*** Block opens ***

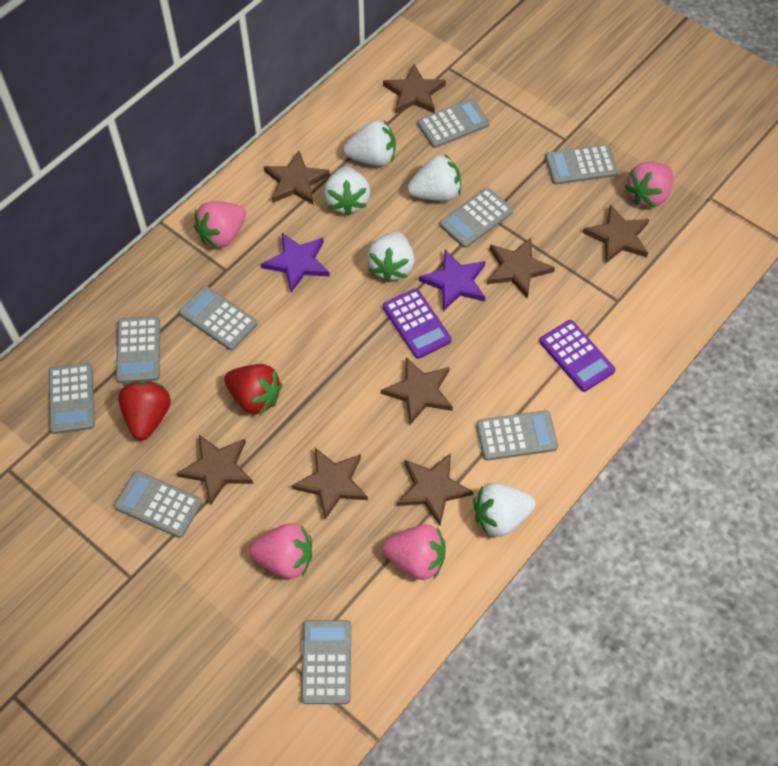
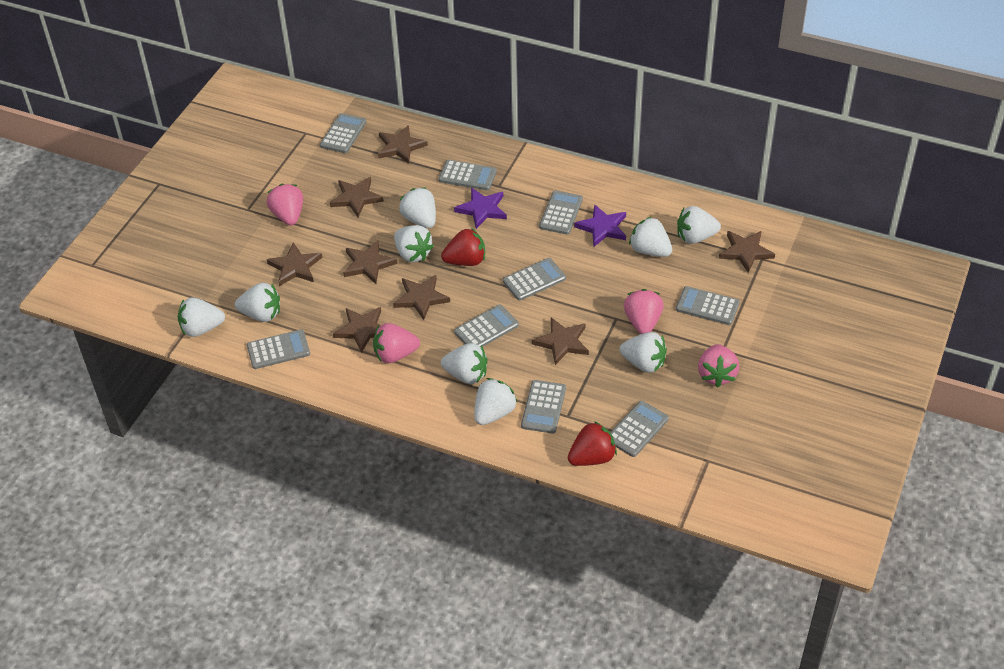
purple calculator: 2 -> 0
white strawberry: 5 -> 9

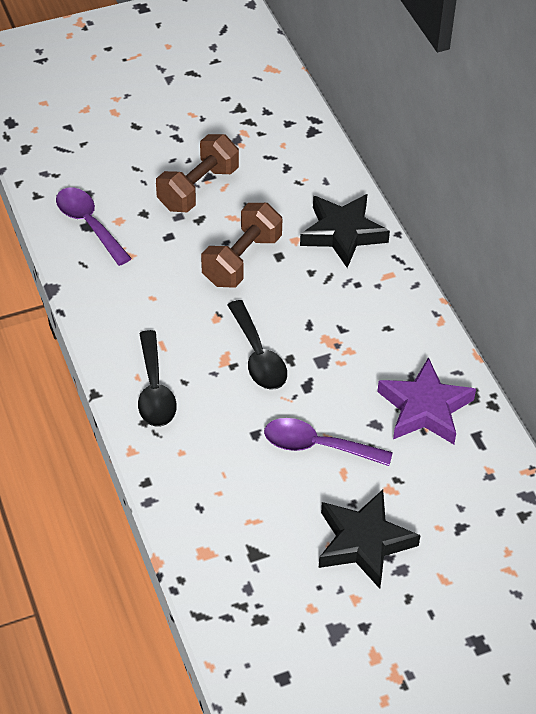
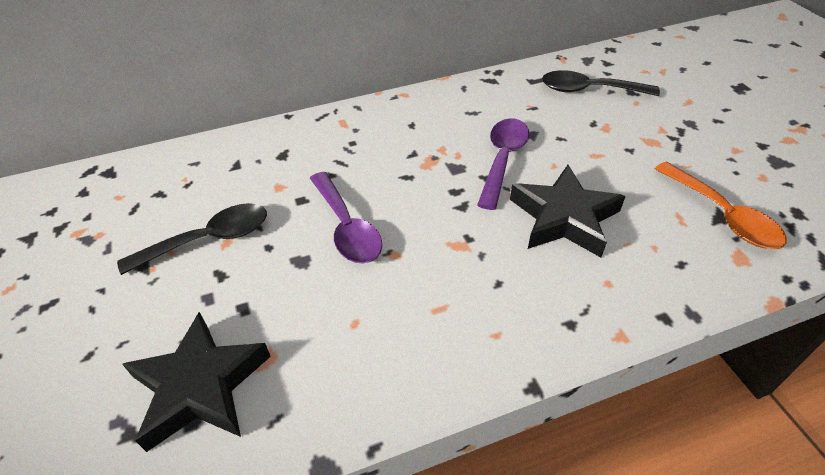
brown dumbbell: 2 -> 0
orange spoon: 0 -> 1
purple star: 1 -> 0

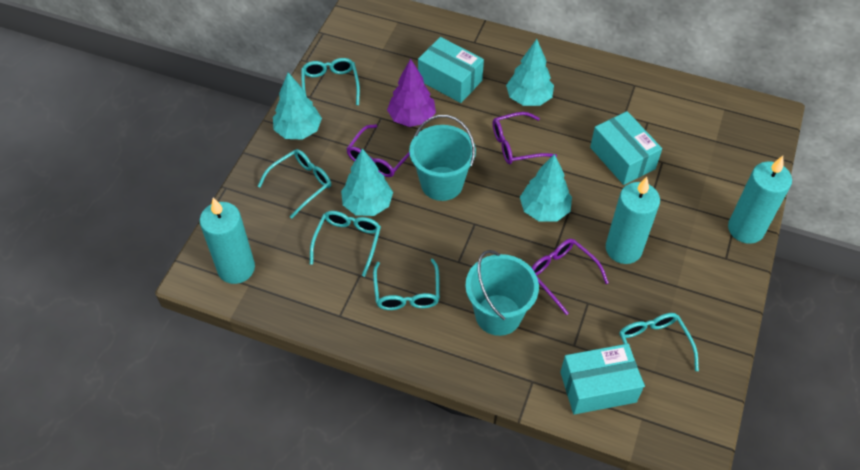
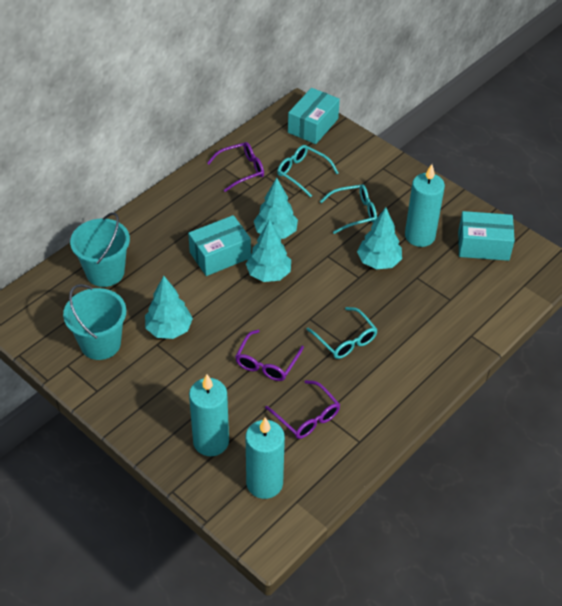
purple tree: 1 -> 0
turquoise glasses: 5 -> 3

*** Block closes ***

**Aim of the exercise:** How many lines in the entries above include the string "purple"? Answer with the number only.

**Worked solution:** 3